# Your task
Copy the records below exactly, starting at the line that contains "The camera in" and ending at the line that contains "The shoe in green"; leave out any pictures.

# Input material

═══

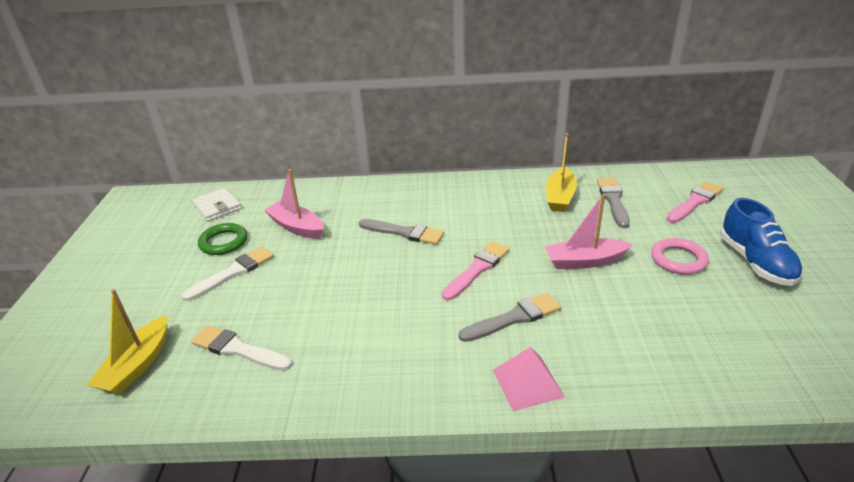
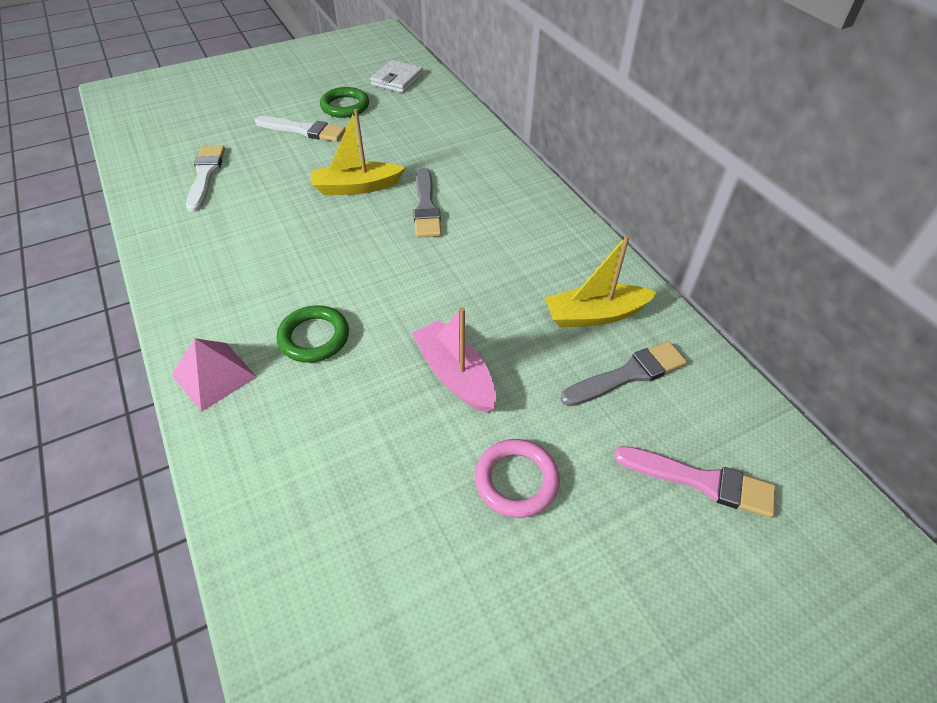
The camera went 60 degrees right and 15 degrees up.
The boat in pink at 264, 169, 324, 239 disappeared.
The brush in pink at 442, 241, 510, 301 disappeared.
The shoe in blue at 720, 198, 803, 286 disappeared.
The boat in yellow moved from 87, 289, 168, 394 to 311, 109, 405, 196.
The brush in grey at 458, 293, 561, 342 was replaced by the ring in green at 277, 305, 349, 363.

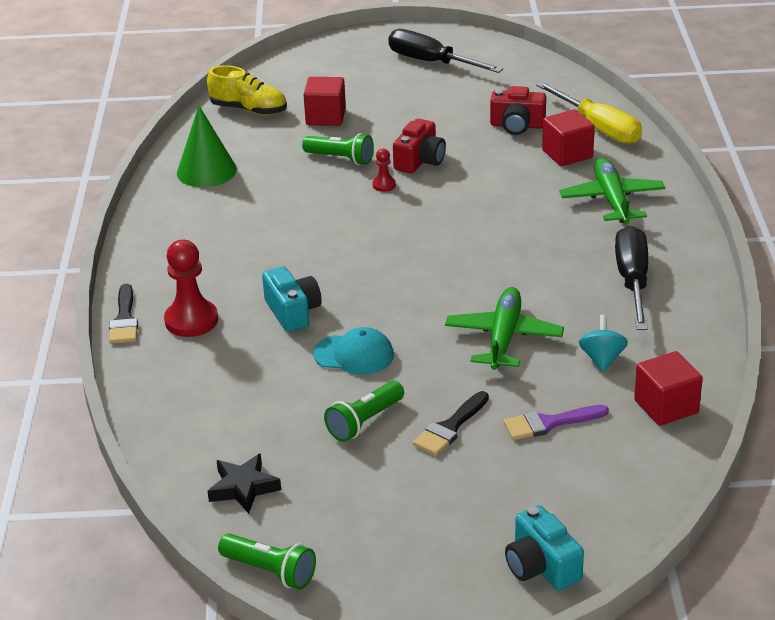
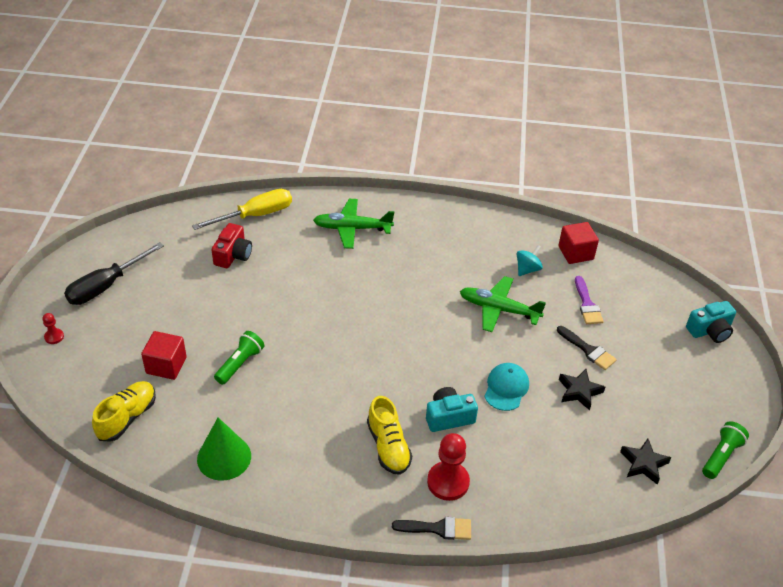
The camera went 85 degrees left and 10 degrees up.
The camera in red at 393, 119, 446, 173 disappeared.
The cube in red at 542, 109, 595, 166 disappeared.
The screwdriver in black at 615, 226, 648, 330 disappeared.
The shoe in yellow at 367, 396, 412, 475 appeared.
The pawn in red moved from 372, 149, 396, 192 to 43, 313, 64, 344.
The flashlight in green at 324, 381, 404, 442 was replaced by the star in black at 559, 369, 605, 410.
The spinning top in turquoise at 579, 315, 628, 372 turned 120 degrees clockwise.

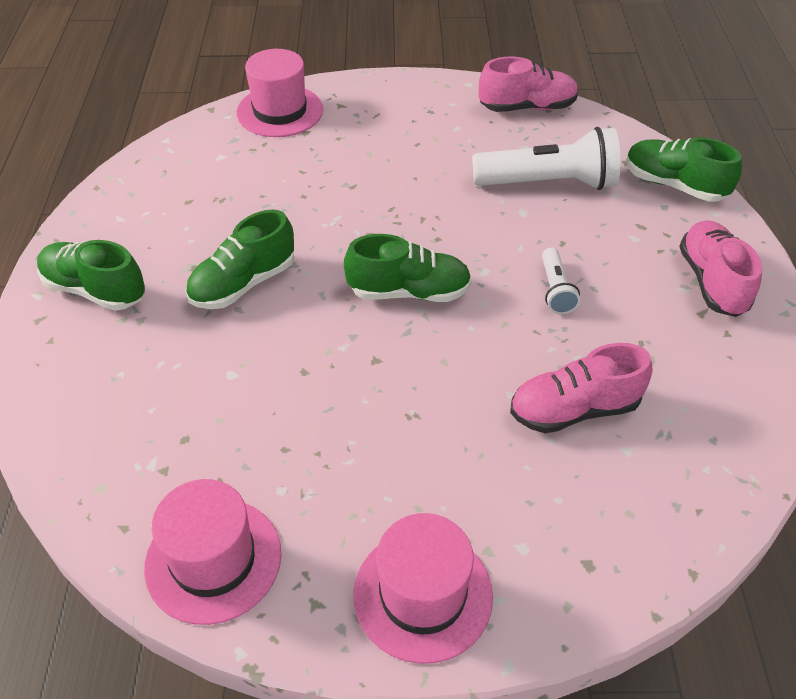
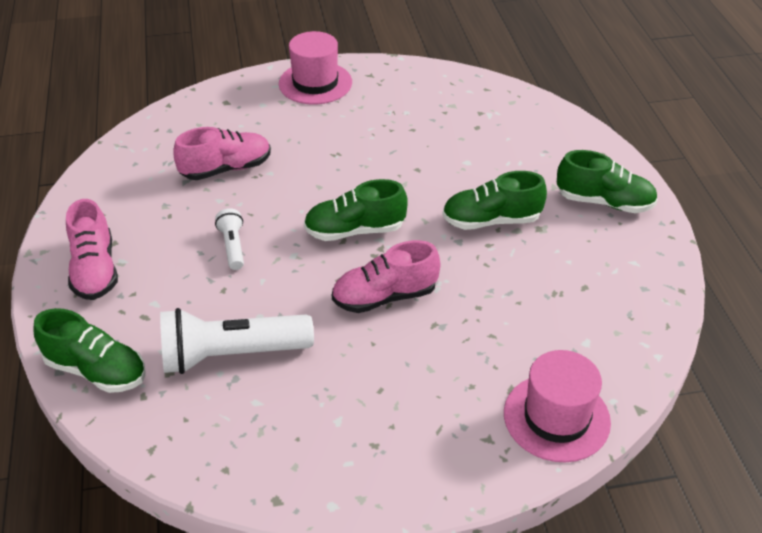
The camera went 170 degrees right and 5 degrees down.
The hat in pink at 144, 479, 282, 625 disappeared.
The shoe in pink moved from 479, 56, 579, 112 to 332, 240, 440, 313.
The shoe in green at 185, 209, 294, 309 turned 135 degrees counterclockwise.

═══

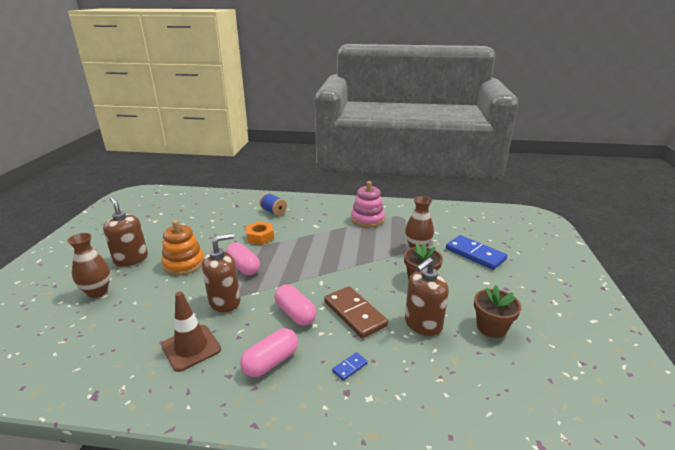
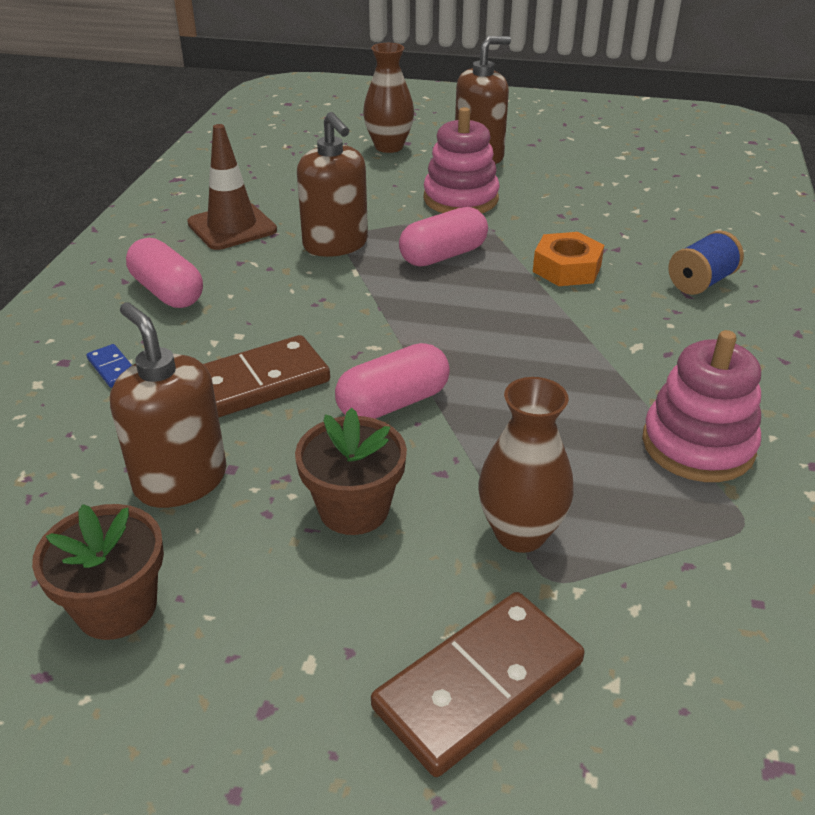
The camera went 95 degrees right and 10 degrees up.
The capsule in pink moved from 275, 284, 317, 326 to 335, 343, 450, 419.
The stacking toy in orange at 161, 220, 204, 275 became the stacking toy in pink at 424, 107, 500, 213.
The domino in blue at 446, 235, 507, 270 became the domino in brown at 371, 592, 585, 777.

═══

# Answer to the problem
The camera in red at 393, 119, 446, 173 disappeared.
The cube in red at 542, 109, 595, 166 disappeared.
The screwdriver in black at 615, 226, 648, 330 disappeared.
The shoe in yellow at 367, 396, 412, 475 appeared.
The pawn in red moved from 372, 149, 396, 192 to 43, 313, 64, 344.
The flashlight in green at 324, 381, 404, 442 was replaced by the star in black at 559, 369, 605, 410.
The spinning top in turquoise at 579, 315, 628, 372 turned 120 degrees clockwise.

The camera went 170 degrees right and 5 degrees down.
The hat in pink at 144, 479, 282, 625 disappeared.
The shoe in pink moved from 479, 56, 579, 112 to 332, 240, 440, 313.
The shoe in green at 185, 209, 294, 309 turned 135 degrees counterclockwise.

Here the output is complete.